= What to do =
Retype every line of the listing below without changing a word, and leave out the pictures.

= Supplied material =

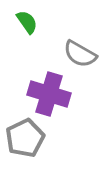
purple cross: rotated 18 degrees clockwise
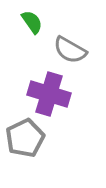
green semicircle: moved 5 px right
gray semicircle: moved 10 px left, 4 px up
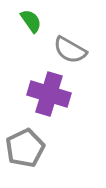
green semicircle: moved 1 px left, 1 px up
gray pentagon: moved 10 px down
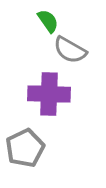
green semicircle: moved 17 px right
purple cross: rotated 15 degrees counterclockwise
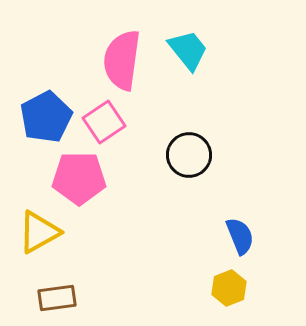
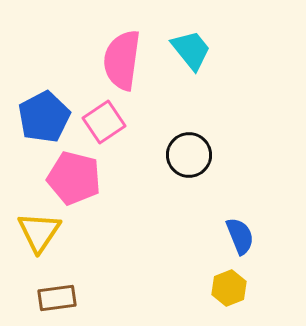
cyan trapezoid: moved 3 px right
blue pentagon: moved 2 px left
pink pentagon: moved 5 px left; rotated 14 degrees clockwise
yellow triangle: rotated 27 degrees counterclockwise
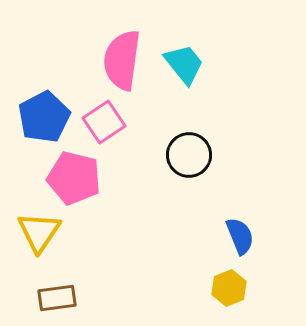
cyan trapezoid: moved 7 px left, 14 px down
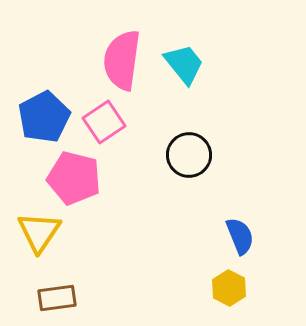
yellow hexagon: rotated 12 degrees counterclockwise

= Reply =
purple cross: rotated 18 degrees clockwise
green semicircle: moved 5 px right
gray semicircle: moved 10 px left, 4 px up
green semicircle: moved 1 px left, 1 px up
gray pentagon: moved 10 px down
green semicircle: moved 17 px right
purple cross: rotated 15 degrees counterclockwise
cyan trapezoid: moved 3 px right
blue pentagon: moved 2 px left
pink pentagon: moved 5 px left; rotated 14 degrees clockwise
yellow triangle: rotated 27 degrees counterclockwise
cyan trapezoid: moved 7 px left, 14 px down
yellow hexagon: rotated 12 degrees counterclockwise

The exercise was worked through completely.